### What the task asks
Exact copy, pictures excluded: print the lines from the one with "World Clock: [235,388,531,570]" through the final line of the records.

### Before and after coordinates
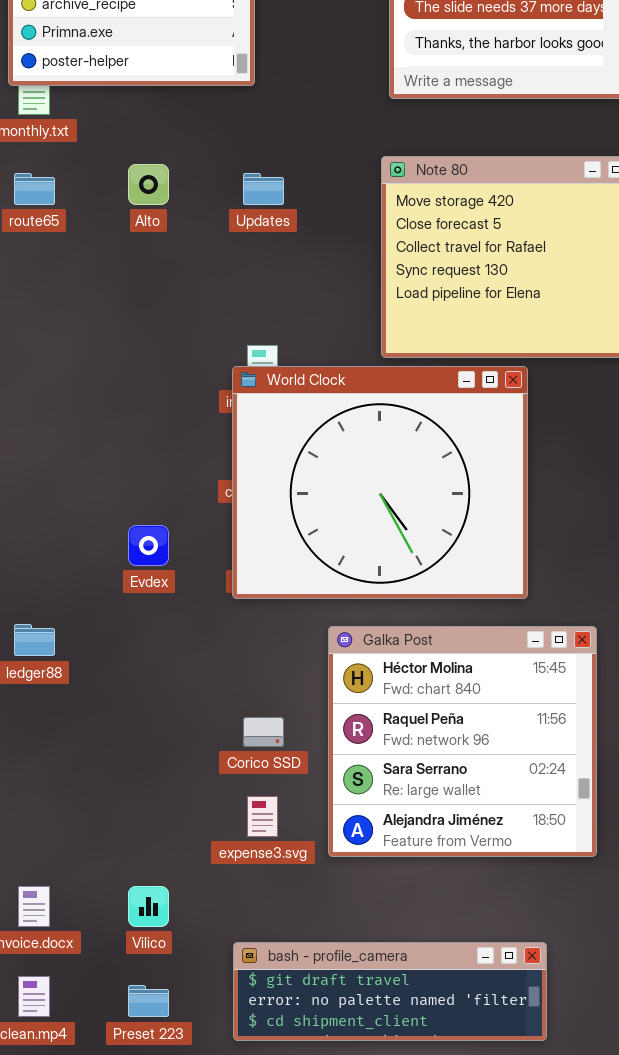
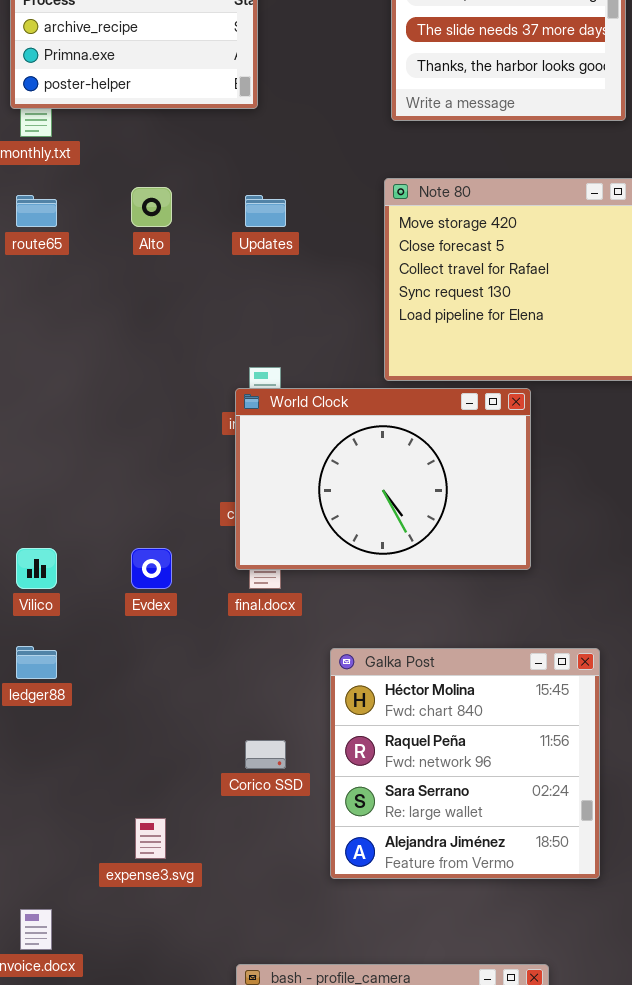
World Clock: [232,366,528,599] -> [235,388,531,570], resized
expense3.svg: [247,796,278,837] -> [135,818,166,859], moved
Vilico: [128,886,169,927] -> [16,548,57,589], moved

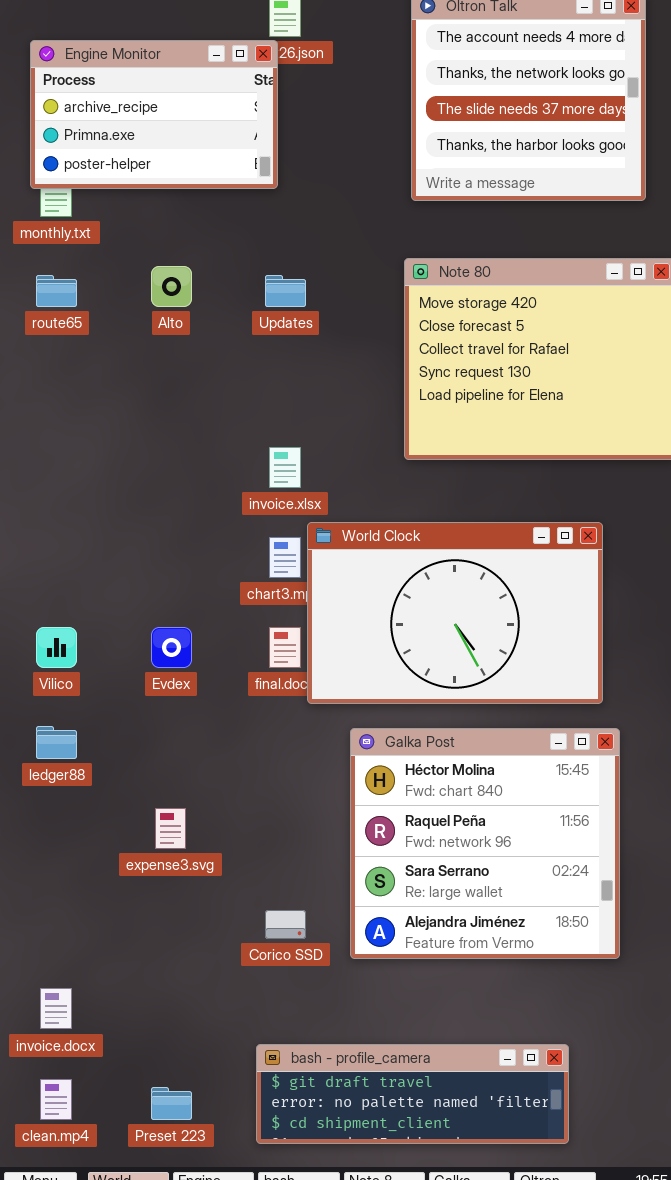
World Clock: [235,388,531,570] -> [307,522,603,704], moved
Corico SSD: [245,740,286,769] -> [265,910,306,939], moved
expense3.svg: [135,818,166,859] -> [155,808,186,849], moved

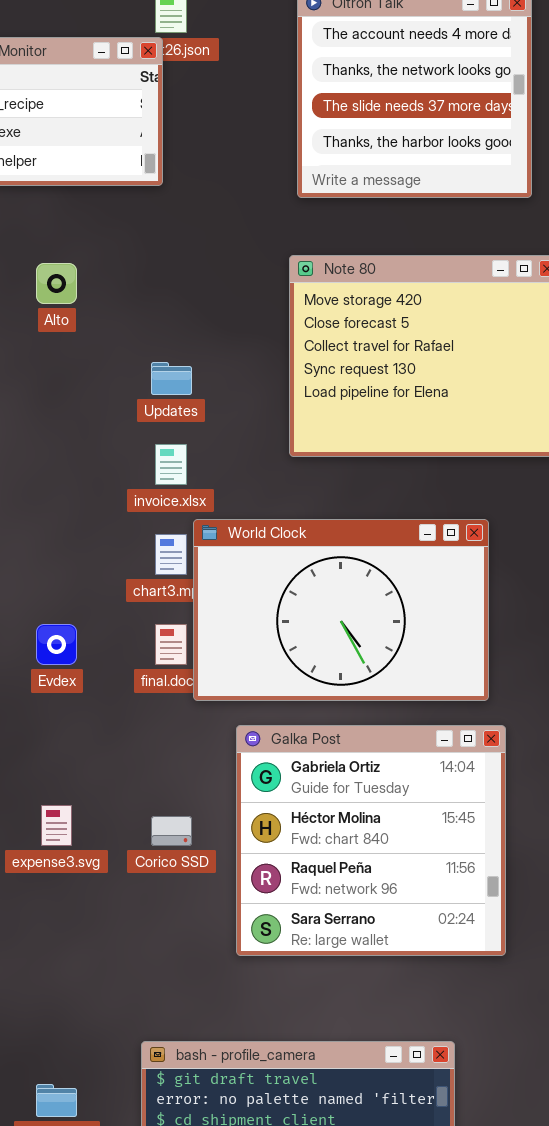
Updates: [265,275,306,307] -> [151,362,192,395], moved
Galka Post: [350,728,620,959] -> [236,725,506,956], scrolled up 1 row
Corico SSD: [265,910,306,939] -> [151,816,192,846], moved

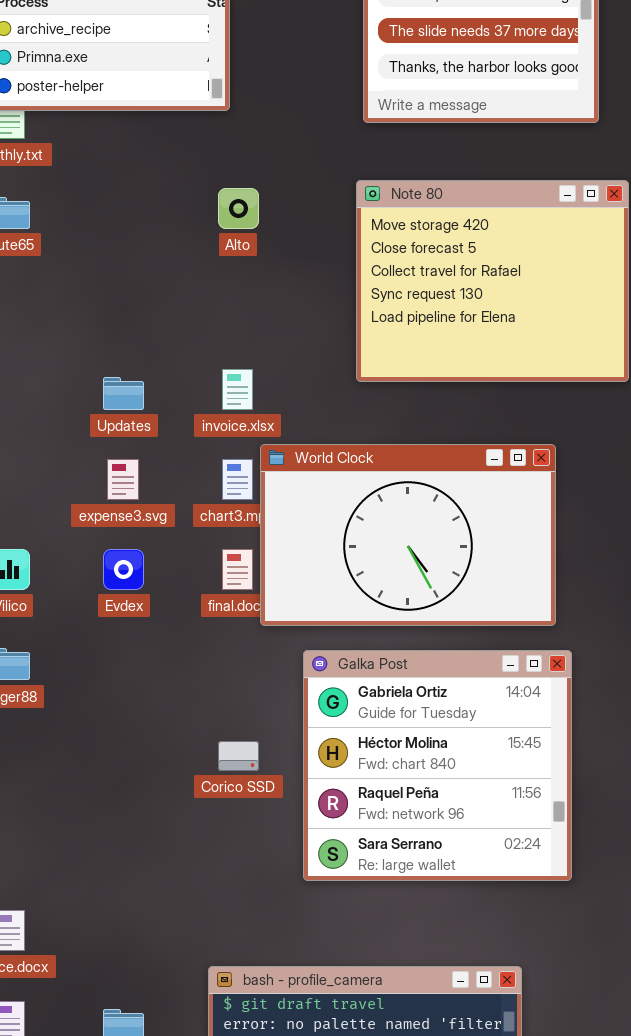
Alto: [36,263,77,304] -> [218,188,259,229], moved
Updates: [151,362,192,395] -> [103,377,144,410], moved
expense3.svg: [41,805,72,846] -> [107,459,139,500], moved

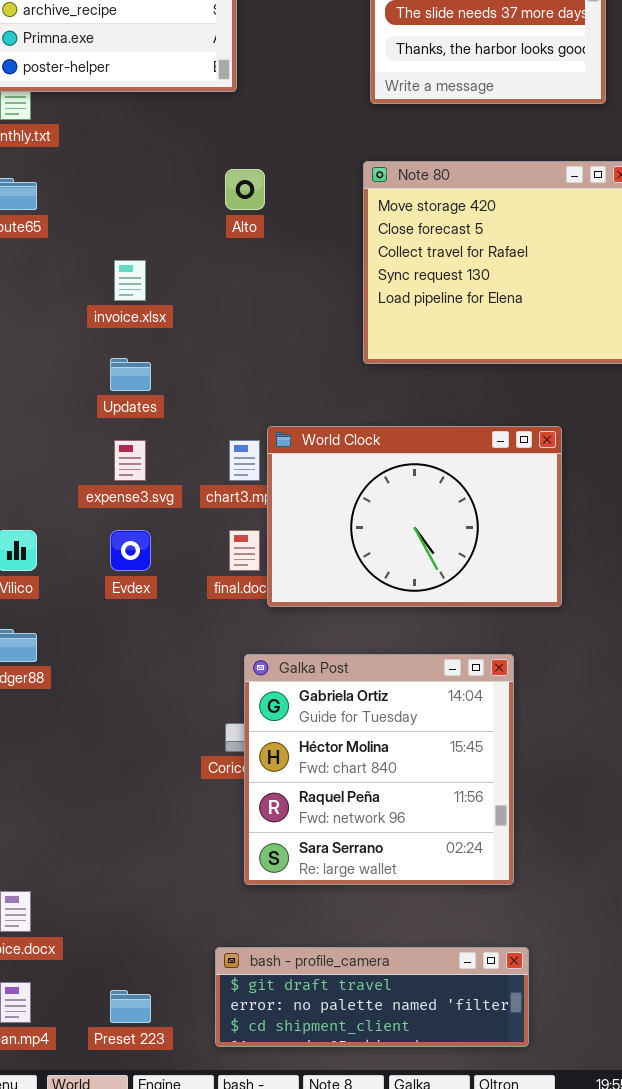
invoice.xlsx: [222,369,253,410] -> [114,260,146,301], moved
Galka Post: [303,650,572,881] -> [244,654,514,885], moved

### Written solution
World Clock: [235,388,531,570] -> [307,522,603,704], moved
Corico SSD: [245,740,286,769] -> [265,910,306,939], moved
expense3.svg: [135,818,166,859] -> [155,808,186,849], moved

Updates: [265,275,306,307] -> [151,362,192,395], moved
Galka Post: [350,728,620,959] -> [236,725,506,956], scrolled up 1 row
Corico SSD: [265,910,306,939] -> [151,816,192,846], moved

Alto: [36,263,77,304] -> [218,188,259,229], moved
Updates: [151,362,192,395] -> [103,377,144,410], moved
expense3.svg: [41,805,72,846] -> [107,459,139,500], moved

invoice.xlsx: [222,369,253,410] -> [114,260,146,301], moved
Galka Post: [303,650,572,881] -> [244,654,514,885], moved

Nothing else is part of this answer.